Source material:
######

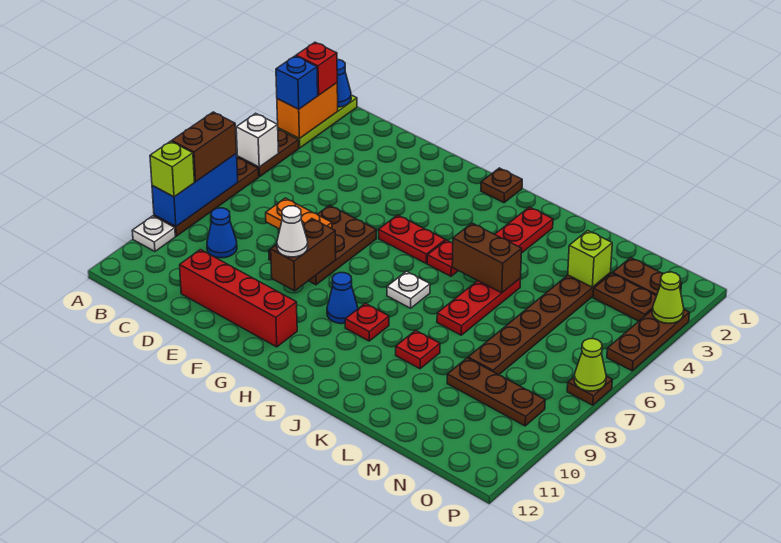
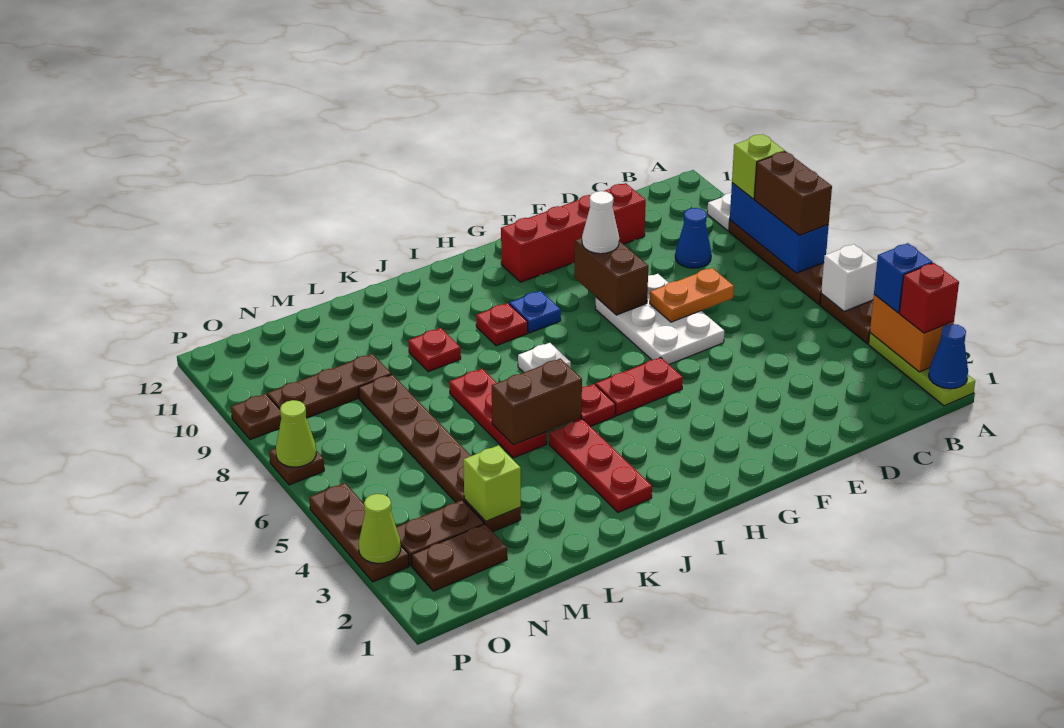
brown plate E6:F8 level 1 -> white plate E6:F8 level 1
brown plate H1 level 1 -> brown plate P9 level 1
blue cone H9 level 1 -> blue plate H9 level 1

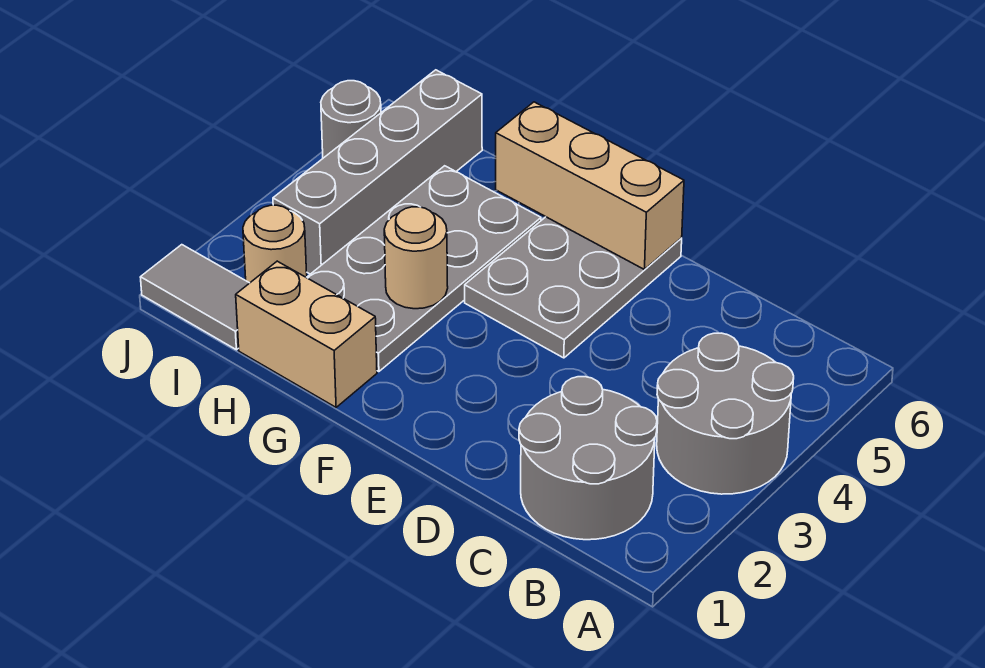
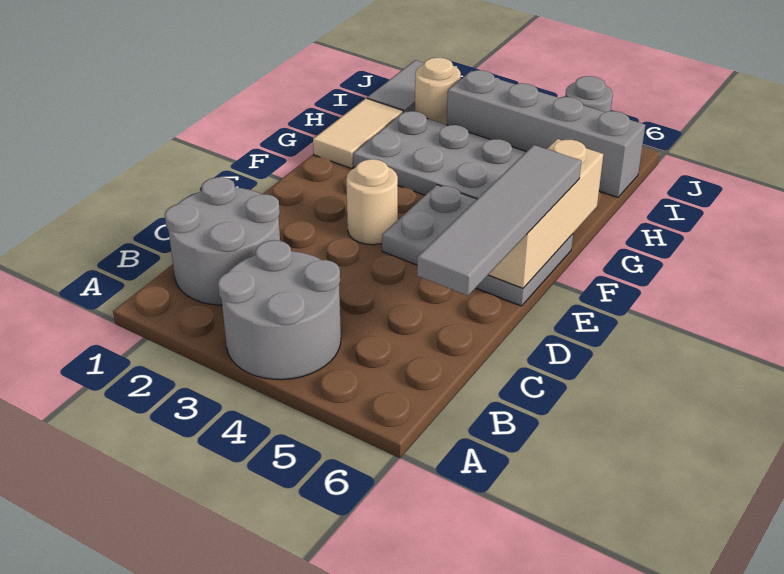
none -> grey tile C6:F6 level 3
tan brick G1:H1 level 1 -> tan tile G1:H1 level 1
tan round brick G3 level 2 -> tan round brick E3 level 1

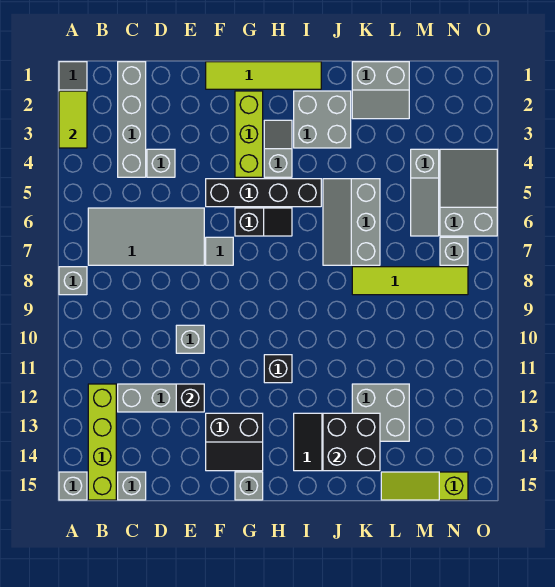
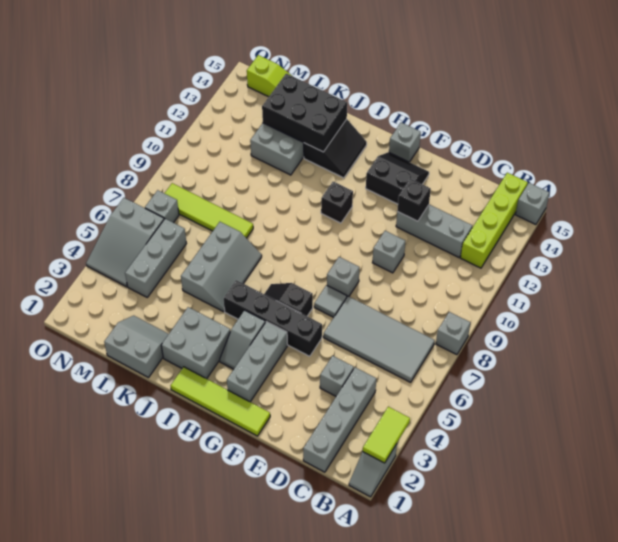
grey brick C15 level 1 -> grey brick F8 level 1
lime brick G2:G4 level 1 -> grey brick G2:G4 level 1
black brick J13:K14 level 2 -> black brick J13:L14 level 2
grey slope M4:M6 level 1 top 4 -> grey brick M4:M6 level 1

######

Exercise instructions: Give back the material above exactly as it appears, minus the pictures.

Solution to this task:
brown plate E6:F8 level 1 -> white plate E6:F8 level 1
brown plate H1 level 1 -> brown plate P9 level 1
blue cone H9 level 1 -> blue plate H9 level 1

none -> grey tile C6:F6 level 3
tan brick G1:H1 level 1 -> tan tile G1:H1 level 1
tan round brick G3 level 2 -> tan round brick E3 level 1

grey brick C15 level 1 -> grey brick F8 level 1
lime brick G2:G4 level 1 -> grey brick G2:G4 level 1
black brick J13:K14 level 2 -> black brick J13:L14 level 2
grey slope M4:M6 level 1 top 4 -> grey brick M4:M6 level 1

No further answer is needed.